**ACTIVITY**
How many lines below hold the string "white"? Report that number alone.

**WORKING DATA**
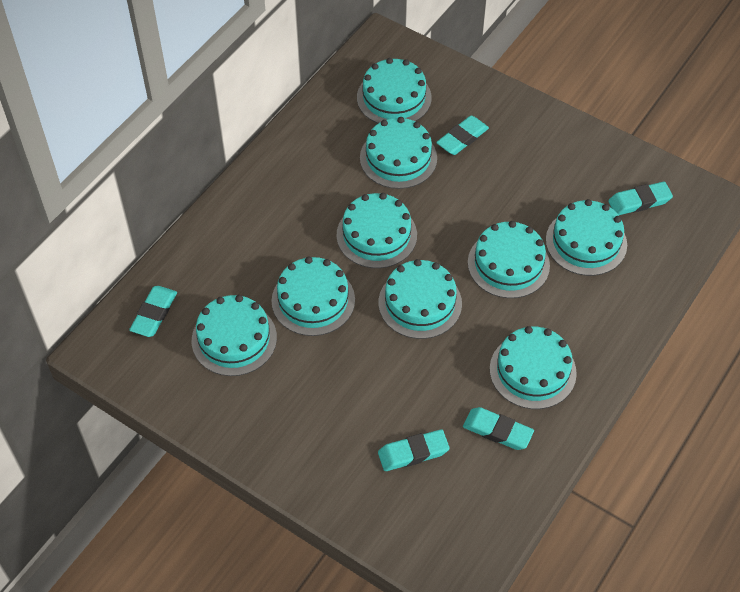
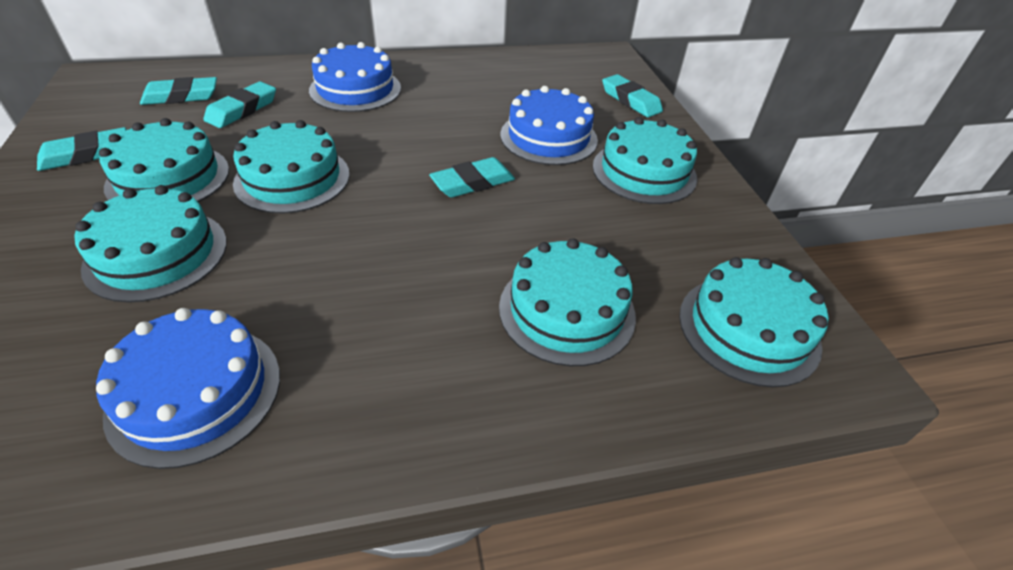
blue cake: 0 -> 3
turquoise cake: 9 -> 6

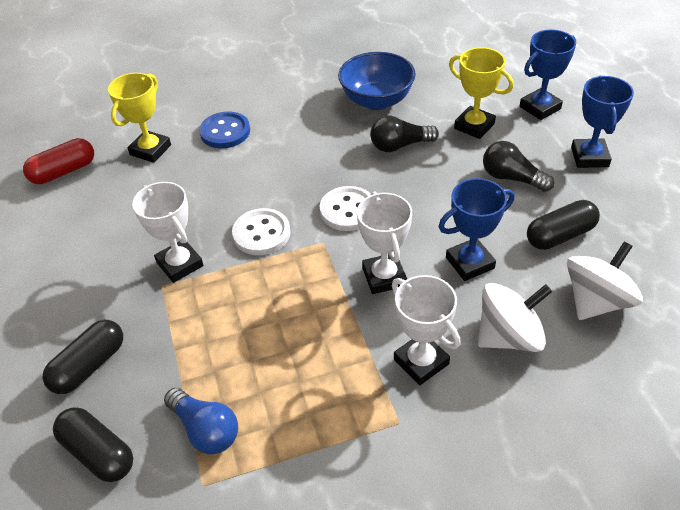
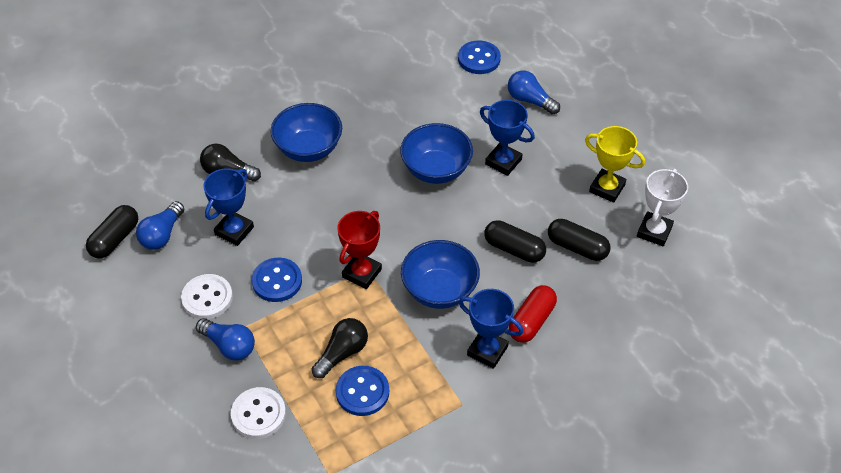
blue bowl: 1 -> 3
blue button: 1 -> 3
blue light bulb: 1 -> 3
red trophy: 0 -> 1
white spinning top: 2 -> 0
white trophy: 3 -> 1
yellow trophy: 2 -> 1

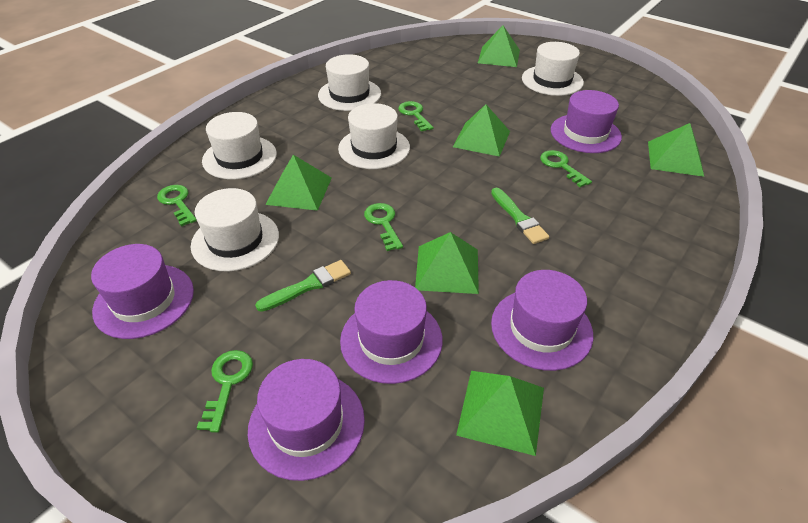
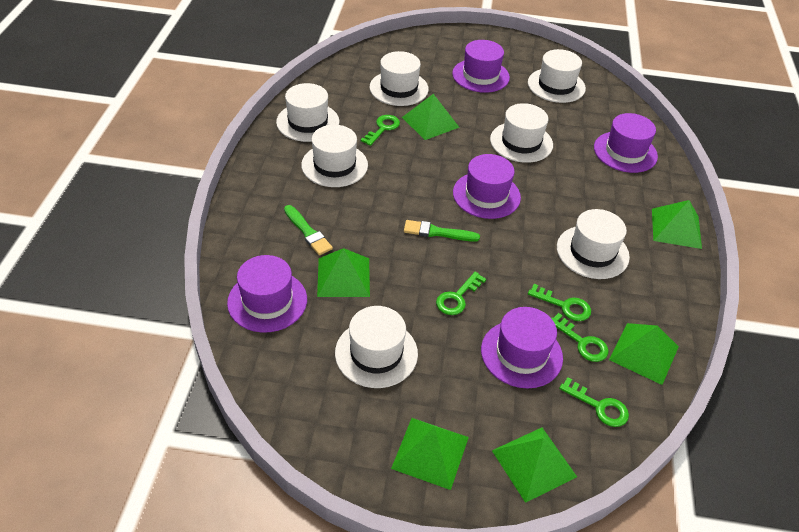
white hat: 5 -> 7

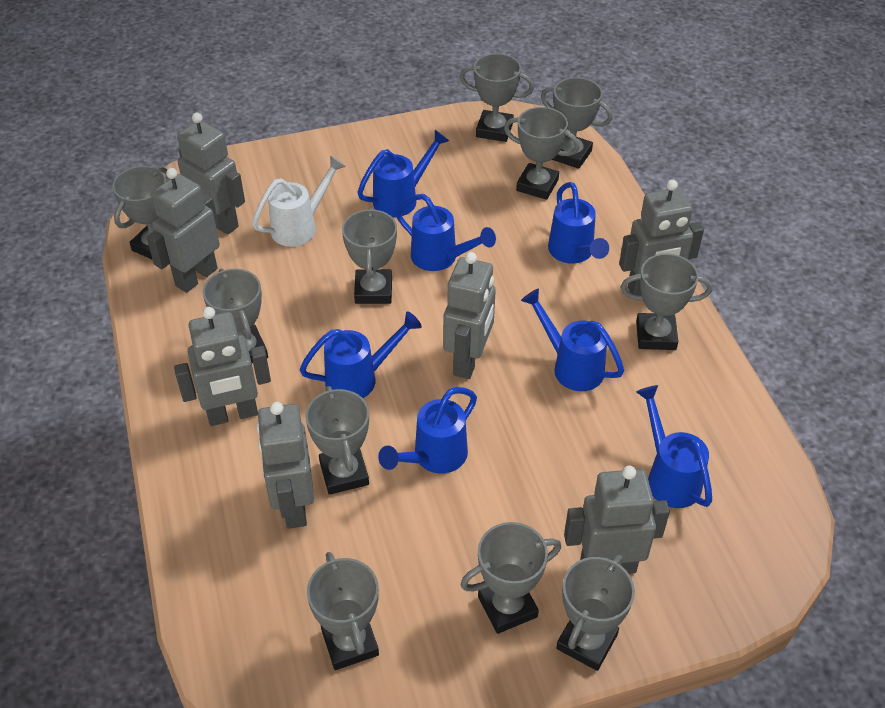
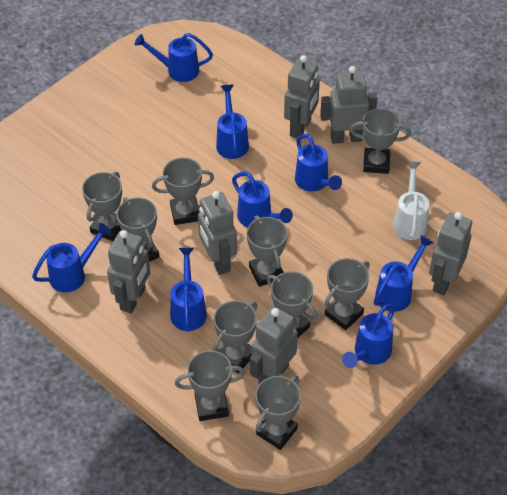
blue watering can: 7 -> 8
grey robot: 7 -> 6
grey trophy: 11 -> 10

**RESULT FOR THIS TASK**
3